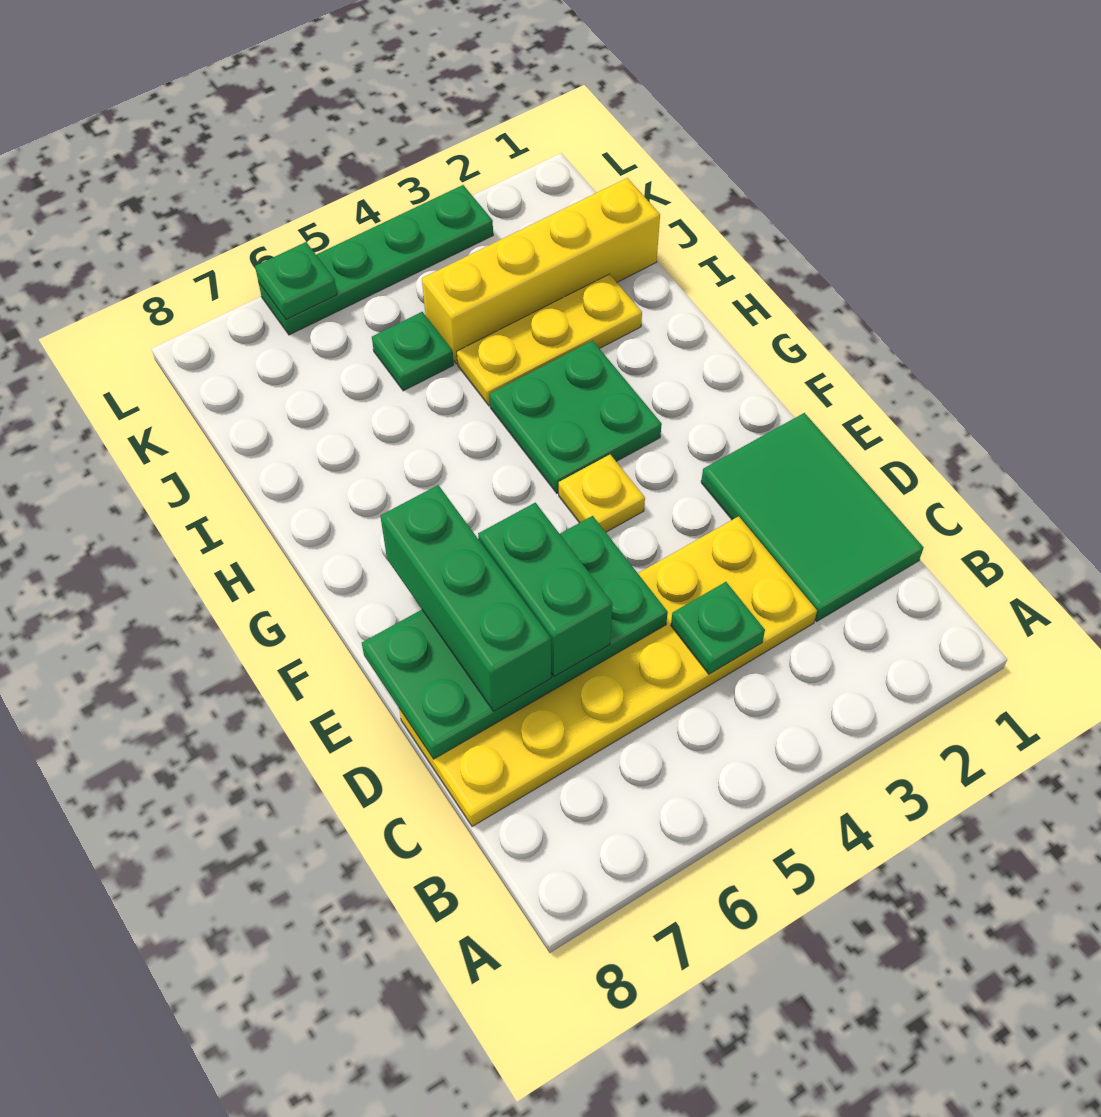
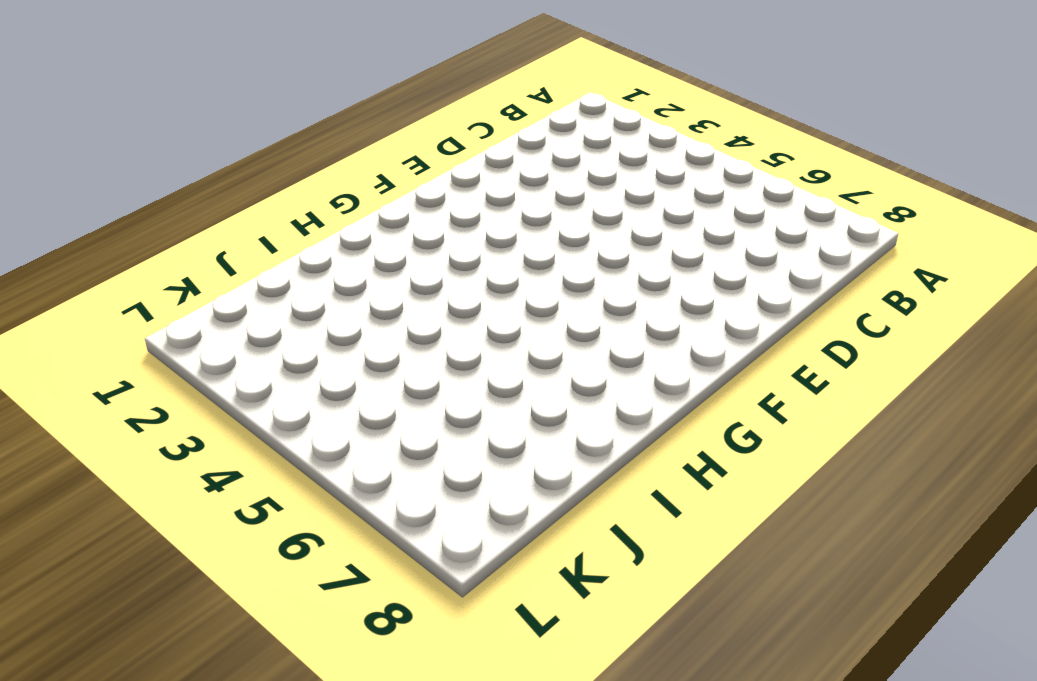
none -> green tile C1:E2 level 1
none -> yellow plate C3:D8 level 1
none -> yellow plate F4 level 1

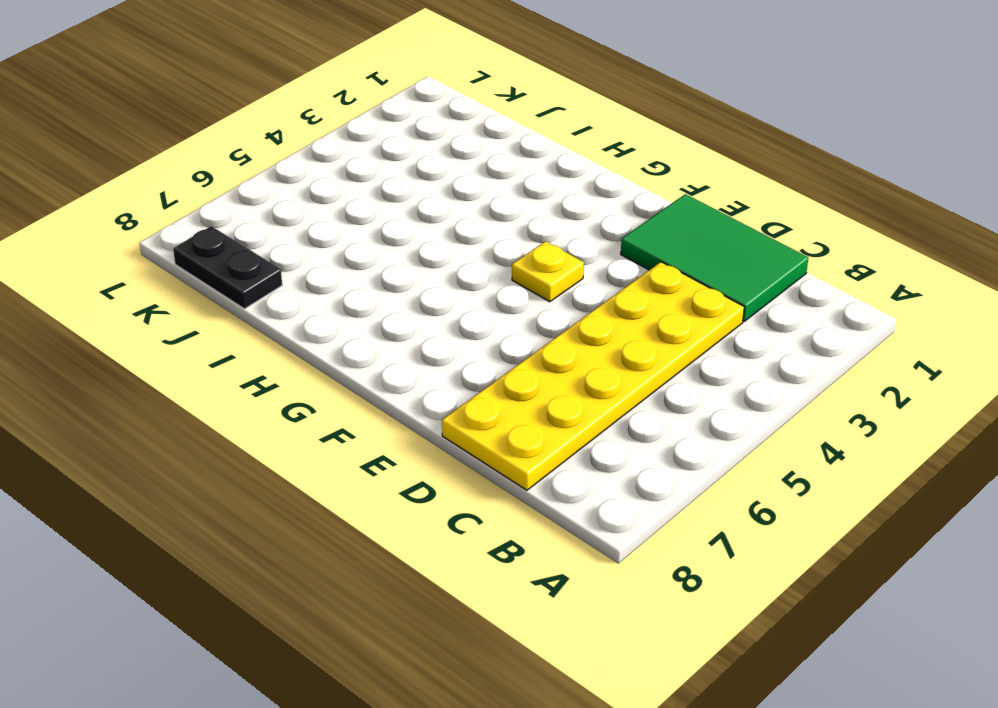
black plate J8:K8 level 1 -> none
none -> green plate G3:H4 level 1
none -> yellow plate I2:I4 level 1
none -> yellow brick J1:J4 level 1

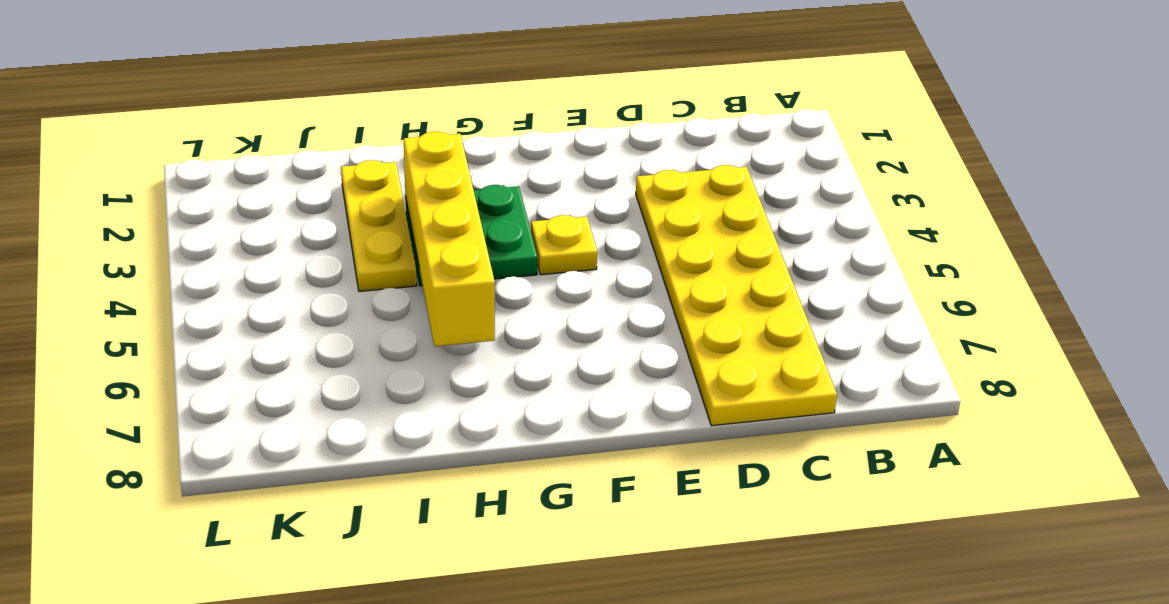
yellow brick H3:H6 level 2 -> yellow brick J1:J4 level 1
none -> green tile C1:E2 level 1
none -> green plate J5 level 1
none -> green plate L3:L6 level 1

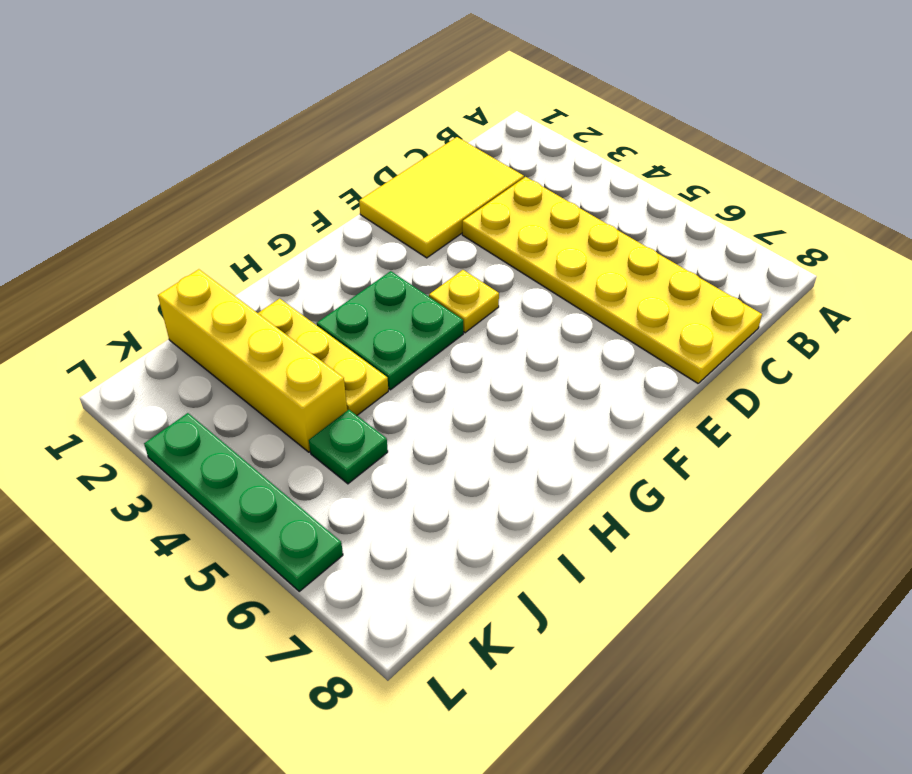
yellow tile C1:E2 level 1 -> green tile C1:E2 level 1
none -> green plate C4 level 2
none -> green plate D5:E8 level 2
none -> green plate L6 level 2

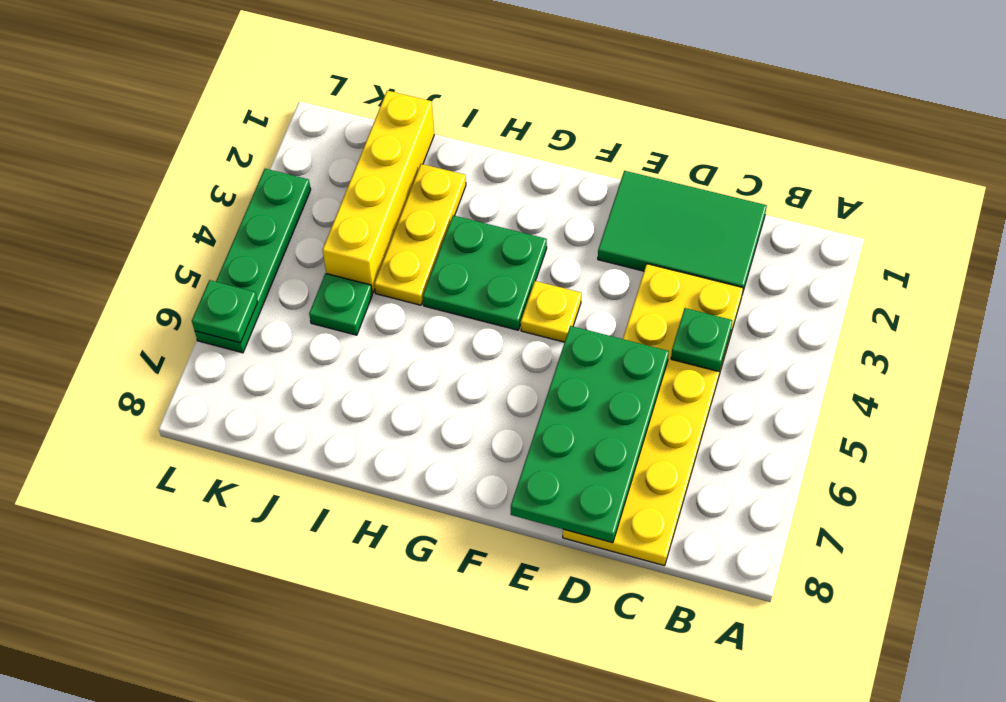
none -> green brick D6:E6 level 3
none -> green brick D7:F7 level 3

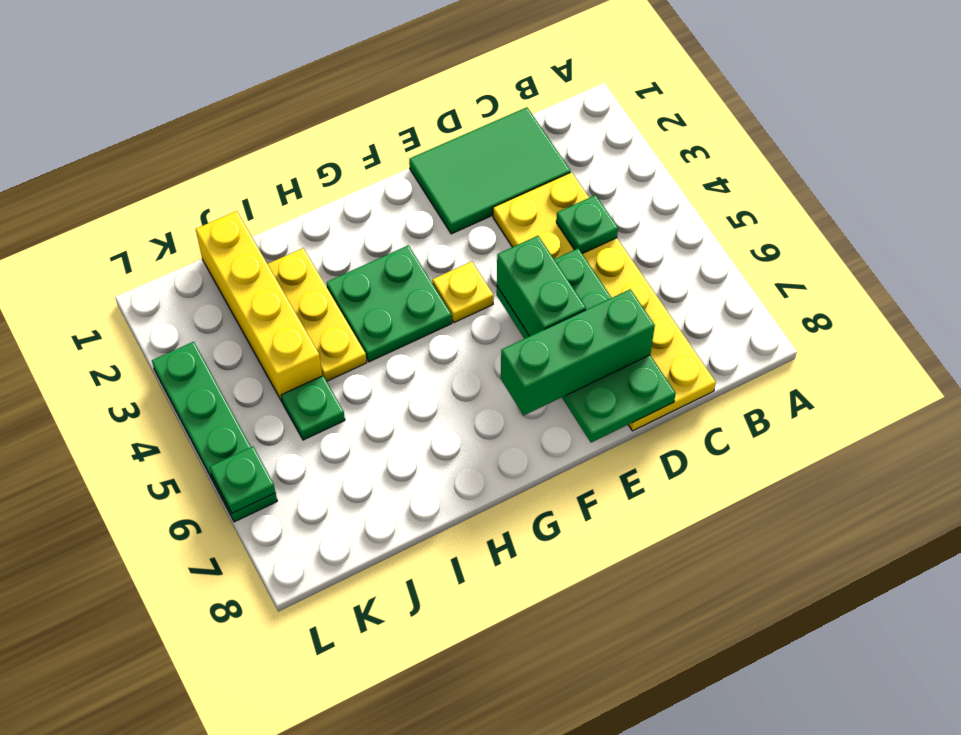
green brick E5:E6 level 3 -> green brick D6:E6 level 3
__________
= What you will do =
Print all the lines above again exactly, without any pictures.

= Task result =
none -> green tile C1:E2 level 1
none -> yellow plate C3:D8 level 1
none -> yellow plate F4 level 1

black plate J8:K8 level 1 -> none
none -> green plate G3:H4 level 1
none -> yellow plate I2:I4 level 1
none -> yellow brick J1:J4 level 1

yellow brick H3:H6 level 2 -> yellow brick J1:J4 level 1
none -> green tile C1:E2 level 1
none -> green plate J5 level 1
none -> green plate L3:L6 level 1

yellow tile C1:E2 level 1 -> green tile C1:E2 level 1
none -> green plate C4 level 2
none -> green plate D5:E8 level 2
none -> green plate L6 level 2

none -> green brick D6:E6 level 3
none -> green brick D7:F7 level 3

green brick E5:E6 level 3 -> green brick D6:E6 level 3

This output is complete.